[Object change listings]

# # # #

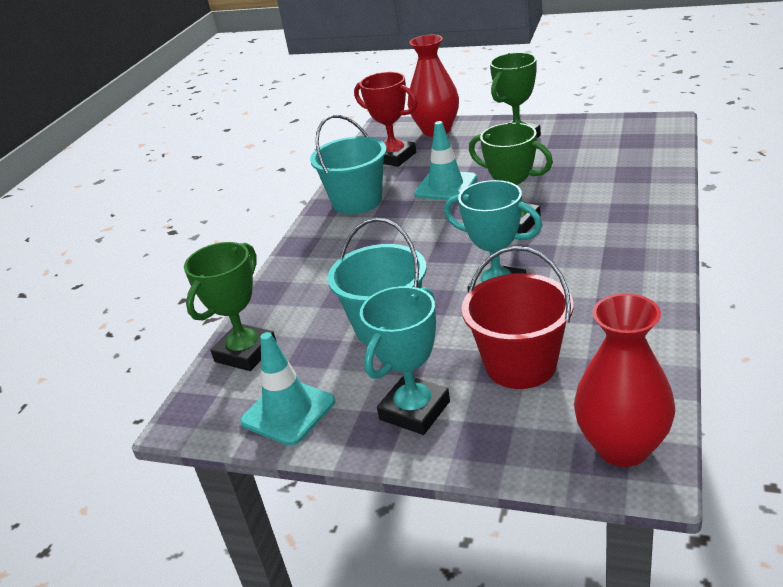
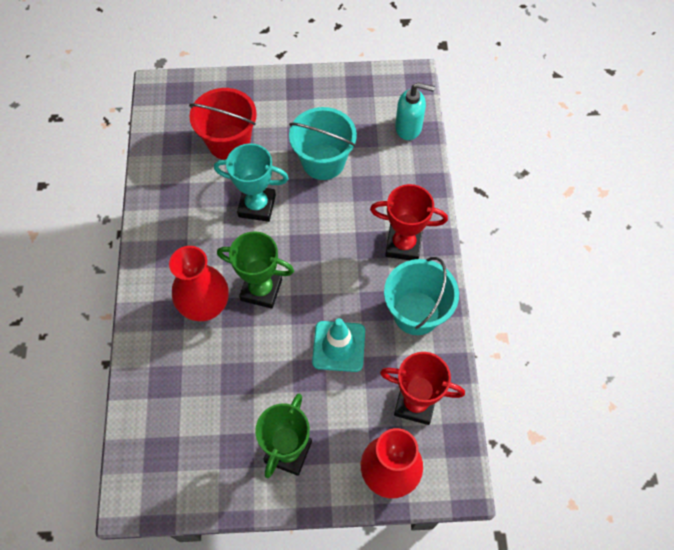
camera: 155 degrees right, 30 degrees up
(245, 352) = (409, 128): green trophy -> turquoise soap dispenser
(288, 412) = (355, 90): turquoise traffic cone -> none
(336, 245) = (403, 245): none -> red trophy
(415, 410) = (282, 102): turquoise trophy -> none
(622, 447) = (168, 98): red vase -> red vase (205, 306)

# # # #

Work task:
Find the line that contains "(288, 412) = (355, 90): turquoise". Write out that line and every line after it through the end of the data, exactly, and nothing else.

Result:
(288, 412) = (355, 90): turquoise traffic cone -> none
(336, 245) = (403, 245): none -> red trophy
(415, 410) = (282, 102): turquoise trophy -> none
(622, 447) = (168, 98): red vase -> red vase (205, 306)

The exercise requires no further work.